-- start Records provided --
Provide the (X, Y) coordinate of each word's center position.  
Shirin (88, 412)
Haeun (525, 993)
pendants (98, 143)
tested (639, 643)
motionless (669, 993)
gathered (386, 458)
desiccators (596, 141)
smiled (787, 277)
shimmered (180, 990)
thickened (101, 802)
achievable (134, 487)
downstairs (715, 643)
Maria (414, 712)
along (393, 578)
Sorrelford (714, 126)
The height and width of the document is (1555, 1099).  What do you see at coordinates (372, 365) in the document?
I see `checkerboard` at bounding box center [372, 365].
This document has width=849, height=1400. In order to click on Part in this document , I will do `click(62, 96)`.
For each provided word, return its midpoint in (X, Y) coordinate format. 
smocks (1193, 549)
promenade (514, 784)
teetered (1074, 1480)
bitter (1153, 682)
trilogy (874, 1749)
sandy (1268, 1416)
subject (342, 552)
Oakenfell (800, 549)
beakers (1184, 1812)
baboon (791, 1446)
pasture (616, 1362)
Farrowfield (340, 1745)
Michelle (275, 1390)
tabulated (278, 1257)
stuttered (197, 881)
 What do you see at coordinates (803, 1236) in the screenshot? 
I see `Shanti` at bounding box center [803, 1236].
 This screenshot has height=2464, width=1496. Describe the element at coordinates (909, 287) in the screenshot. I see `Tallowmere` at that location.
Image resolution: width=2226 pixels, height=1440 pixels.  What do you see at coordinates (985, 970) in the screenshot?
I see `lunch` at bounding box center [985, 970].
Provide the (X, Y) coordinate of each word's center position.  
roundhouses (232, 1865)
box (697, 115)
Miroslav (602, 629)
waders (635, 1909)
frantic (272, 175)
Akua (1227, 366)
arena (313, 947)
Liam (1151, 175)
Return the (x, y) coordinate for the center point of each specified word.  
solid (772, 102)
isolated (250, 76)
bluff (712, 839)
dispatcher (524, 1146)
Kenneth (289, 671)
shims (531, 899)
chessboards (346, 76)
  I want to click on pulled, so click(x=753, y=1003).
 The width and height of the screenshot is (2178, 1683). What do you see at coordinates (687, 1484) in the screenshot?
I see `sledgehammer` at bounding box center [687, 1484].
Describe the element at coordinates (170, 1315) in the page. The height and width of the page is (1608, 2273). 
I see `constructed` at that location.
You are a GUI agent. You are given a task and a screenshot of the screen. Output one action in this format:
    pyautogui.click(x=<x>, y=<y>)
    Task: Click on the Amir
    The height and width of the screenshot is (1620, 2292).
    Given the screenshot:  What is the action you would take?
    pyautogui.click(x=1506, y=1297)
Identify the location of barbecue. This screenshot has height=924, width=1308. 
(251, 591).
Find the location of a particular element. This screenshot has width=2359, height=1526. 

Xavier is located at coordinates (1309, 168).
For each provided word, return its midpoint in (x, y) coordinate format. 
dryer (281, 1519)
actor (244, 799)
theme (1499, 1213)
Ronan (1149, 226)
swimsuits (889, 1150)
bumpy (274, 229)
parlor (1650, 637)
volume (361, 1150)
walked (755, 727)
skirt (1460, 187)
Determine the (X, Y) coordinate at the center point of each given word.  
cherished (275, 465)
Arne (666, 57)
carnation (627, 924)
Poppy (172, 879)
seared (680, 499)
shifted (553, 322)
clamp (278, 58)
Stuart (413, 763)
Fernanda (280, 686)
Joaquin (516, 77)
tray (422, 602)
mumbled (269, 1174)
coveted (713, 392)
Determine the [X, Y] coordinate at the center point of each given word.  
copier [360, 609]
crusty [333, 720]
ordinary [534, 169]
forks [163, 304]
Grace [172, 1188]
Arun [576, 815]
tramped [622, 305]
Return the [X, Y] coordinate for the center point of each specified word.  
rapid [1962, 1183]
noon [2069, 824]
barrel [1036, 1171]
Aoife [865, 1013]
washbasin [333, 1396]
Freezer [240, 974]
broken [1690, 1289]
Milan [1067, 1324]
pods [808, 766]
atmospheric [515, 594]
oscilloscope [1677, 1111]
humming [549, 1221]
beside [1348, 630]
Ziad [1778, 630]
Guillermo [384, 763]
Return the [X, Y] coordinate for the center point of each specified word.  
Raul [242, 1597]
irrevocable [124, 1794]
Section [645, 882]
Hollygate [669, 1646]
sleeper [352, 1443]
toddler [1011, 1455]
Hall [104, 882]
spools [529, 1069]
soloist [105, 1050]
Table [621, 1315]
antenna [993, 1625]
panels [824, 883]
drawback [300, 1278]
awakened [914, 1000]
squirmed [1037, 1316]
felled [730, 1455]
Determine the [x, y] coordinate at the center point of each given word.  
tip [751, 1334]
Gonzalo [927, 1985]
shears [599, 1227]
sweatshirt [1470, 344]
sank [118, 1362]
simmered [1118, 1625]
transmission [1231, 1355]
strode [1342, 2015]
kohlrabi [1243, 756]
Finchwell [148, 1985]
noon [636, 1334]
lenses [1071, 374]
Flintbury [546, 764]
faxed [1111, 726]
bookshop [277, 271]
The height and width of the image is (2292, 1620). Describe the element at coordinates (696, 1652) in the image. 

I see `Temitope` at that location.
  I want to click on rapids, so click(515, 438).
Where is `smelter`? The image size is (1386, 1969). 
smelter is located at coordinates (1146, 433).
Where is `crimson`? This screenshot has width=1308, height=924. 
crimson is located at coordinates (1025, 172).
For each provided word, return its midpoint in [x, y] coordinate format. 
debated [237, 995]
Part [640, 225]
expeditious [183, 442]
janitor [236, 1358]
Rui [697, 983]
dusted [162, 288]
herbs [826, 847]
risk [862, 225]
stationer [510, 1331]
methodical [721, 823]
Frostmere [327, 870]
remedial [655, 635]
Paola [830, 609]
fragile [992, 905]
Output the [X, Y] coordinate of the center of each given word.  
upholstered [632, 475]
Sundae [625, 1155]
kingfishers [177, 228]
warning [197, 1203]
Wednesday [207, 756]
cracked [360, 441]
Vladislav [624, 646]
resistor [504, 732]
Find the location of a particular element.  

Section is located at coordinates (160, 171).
-- end Records provided --
> **Short exercise**
Convert the entries above into a JSON list of strings, one string per line, omitting blank lines.

> **Reply to the exercise**
[
  "Provide the (X, Y) coordinate of each word's center position.  ",
  "Shirin (88, 412)",
  "Haeun (525, 993)",
  "pendants (98, 143)",
  "tested (639, 643)",
  "motionless (669, 993)",
  "gathered (386, 458)",
  "desiccators (596, 141)",
  "smiled (787, 277)",
  "shimmered (180, 990)",
  "thickened (101, 802)",
  "achievable (134, 487)",
  "downstairs (715, 643)",
  "Maria (414, 712)",
  "along (393, 578)",
  "Sorrelford (714, 126)",
  "The height and width of the document is (1555, 1099).  What do you see at coordinates (372, 365) in the document?",
  "I see `checkerboard` at bounding box center [372, 365].",
  "This document has width=849, height=1400. In order to click on Part in this document , I will do `click(62, 96)`.",
  "For each provided word, return its midpoint in (X, Y) coordinate format. ",
  "smocks (1193, 549)",
  "promenade (514, 784)",
  "teetered (1074, 1480)",
  "bitter (1153, 682)",
  "trilogy (874, 1749)",
  "sandy (1268, 1416)",
  "subject (342, 552)",
  "Oakenfell (800, 549)",
  "beakers (1184, 1812)",
  "baboon (791, 1446)",
  "pasture (616, 1362)",
  "Farrowfield (340, 1745)",
  "Michelle (275, 1390)",
  "tabulated (278, 1257)",
  "stuttered (197, 881)",
  " What do you see at coordinates (803, 1236) in the screenshot? ",
  "I see `Shanti` at bounding box center [803, 1236].",
  " This screenshot has height=2464, width=1496. Describe the element at coordinates (909, 287) in the screenshot. I see `Tallowmere` at that location.",
  "Image resolution: width=2226 pixels, height=1440 pixels.  What do you see at coordinates (985, 970) in the screenshot?",
  "I see `lunch` at bounding box center [985, 970].",
  "Provide the (X, Y) coordinate of each word's center position.  ",
  "roundhouses (232, 1865)",
  "box (697, 115)",
  "Miroslav (602, 629)",
  "waders (635, 1909)",
  "frantic (272, 175)",
  "Akua (1227, 366)",
  "arena (313, 947)",
  "Liam (1151, 175)",
  "Return the (x, y) coordinate for the center point of each specified word.  ",
  "solid (772, 102)",
  "isolated (250, 76)",
  "bluff (712, 839)",
  "dispatcher (524, 1146)",
  "Kenneth (289, 671)",
  "shims (531, 899)",
  "chessboards (346, 76)",
  "  I want to click on pulled, so click(x=753, y=1003).",
  " The width and height of the screenshot is (2178, 1683). What do you see at coordinates (687, 1484) in the screenshot?",
  "I see `sledgehammer` at bounding box center [687, 1484].",
  "Describe the element at coordinates (170, 1315) in the page. The height and width of the page is (1608, 2273). ",
  "I see `constructed` at that location.",
  "You are a GUI agent. You are given a task and a screenshot of the screen. Output one action in this format:",
  "    pyautogui.click(x=<x>, y=<y>)",
  "    Task: Click on the Amir",
  "    The height and width of the screenshot is (1620, 2292).",
  "    Given the screenshot:  What is the action you would take?",
  "    pyautogui.click(x=1506, y=1297)",
  "Identify the location of barbecue. This screenshot has height=924, width=1308. ",
  "(251, 591).",
  "Find the location of a particular element. This screenshot has width=2359, height=1526. ",
  "Xavier is located at coordinates (1309, 168).",
  "For each provided word, return its midpoint in (x, y) coordinate format. ",
  "dryer (281, 1519)",
  "actor (244, 799)",
  "theme (1499, 1213)",
  "Ronan (1149, 226)",
  "swimsuits (889, 1150)",
  "bumpy (274, 229)",
  "parlor (1650, 637)",
  "volume (361, 1150)",
  "walked (755, 727)",
  "skirt (1460, 187)",
  "Determine the (X, Y) coordinate at the center point of each given word.  ",
  "cherished (275, 465)",
  "Arne (666, 57)",
  "carnation (627, 924)",
  "Poppy (172, 879)",
  "seared (680, 499)",
  "shifted (553, 322)",
  "clamp (278, 58)",
  "Stuart (413, 763)",
  "Fernanda (280, 686)",
  "Joaquin (516, 77)",
  "tray (422, 602)",
  "mumbled (269, 1174)",
  "coveted (713, 392)",
  "Determine the [X, Y] coordinate at the center point of each given word.  ",
  "copier [360, 609]",
  "crusty [333, 720]",
  "ordinary [534, 169]",
  "forks [163, 304]",
  "Grace [172, 1188]",
  "Arun [576, 815]",
  "tramped [622, 305]",
  "Return the [X, Y] coordinate for the center point of each specified word.  ",
  "rapid [1962, 1183]",
  "noon [2069, 824]",
  "barrel [1036, 1171]",
  "Aoife [865, 1013]",
  "washbasin [333, 1396]",
  "Freezer [240, 974]",
  "broken [1690, 1289]",
  "Milan [1067, 1324]",
  "pods [808, 766]",
  "atmospheric [515, 594]",
  "oscilloscope [1677, 1111]",
  "humming [549, 1221]",
  "beside [1348, 630]",
  "Ziad [1778, 630]",
  "Guillermo [384, 763]",
  "Return the [X, Y] coordinate for the center point of each specified word.  ",
  "Raul [242, 1597]",
  "irrevocable [124, 1794]",
  "Section [645, 882]",
  "Hollygate [669, 1646]",
  "sleeper [352, 1443]",
  "toddler [1011, 1455]",
  "Hall [104, 882]",
  "spools [529, 1069]",
  "soloist [105, 1050]",
  "Table [621, 1315]",
  "antenna [993, 1625]",
  "panels [824, 883]",
  "drawback [300, 1278]",
  "awakened [914, 1000]",
  "squirmed [1037, 1316]",
  "felled [730, 1455]",
  "Determine the [x, y] coordinate at the center point of each given word.  ",
  "tip [751, 1334]",
  "Gonzalo [927, 1985]",
  "shears [599, 1227]",
  "sweatshirt [1470, 344]",
  "sank [118, 1362]",
  "simmered [1118, 1625]",
  "transmission [1231, 1355]",
  "strode [1342, 2015]",
  "kohlrabi [1243, 756]",
  "Finchwell [148, 1985]",
  "noon [636, 1334]",
  "lenses [1071, 374]",
  "Flintbury [546, 764]",
  "faxed [1111, 726]",
  "bookshop [277, 271]",
  "The height and width of the image is (2292, 1620). Describe the element at coordinates (696, 1652) in the image. ",
  "I see `Temitope` at that location.",
  "  I want to click on rapids, so click(515, 438).",
  "Where is `smelter`? The image size is (1386, 1969). ",
  "smelter is located at coordinates (1146, 433).",
  "Where is `crimson`? This screenshot has width=1308, height=924. ",
  "crimson is located at coordinates (1025, 172).",
  "For each provided word, return its midpoint in [x, y] coordinate format. ",
  "debated [237, 995]",
  "Part [640, 225]",
  "expeditious [183, 442]",
  "janitor [236, 1358]",
  "Rui [697, 983]",
  "dusted [162, 288]",
  "herbs [826, 847]",
  "risk [862, 225]",
  "stationer [510, 1331]",
  "methodical [721, 823]",
  "Frostmere [327, 870]",
  "remedial [655, 635]",
  "Paola [830, 609]",
  "fragile [992, 905]",
  "Output the [X, Y] coordinate of the center of each given word.  ",
  "upholstered [632, 475]",
  "Sundae [625, 1155]",
  "kingfishers [177, 228]",
  "warning [197, 1203]",
  "Wednesday [207, 756]",
  "cracked [360, 441]",
  "Vladislav [624, 646]",
  "resistor [504, 732]",
  "Find the location of a particular element.  ",
  "Section is located at coordinates (160, 171)."
]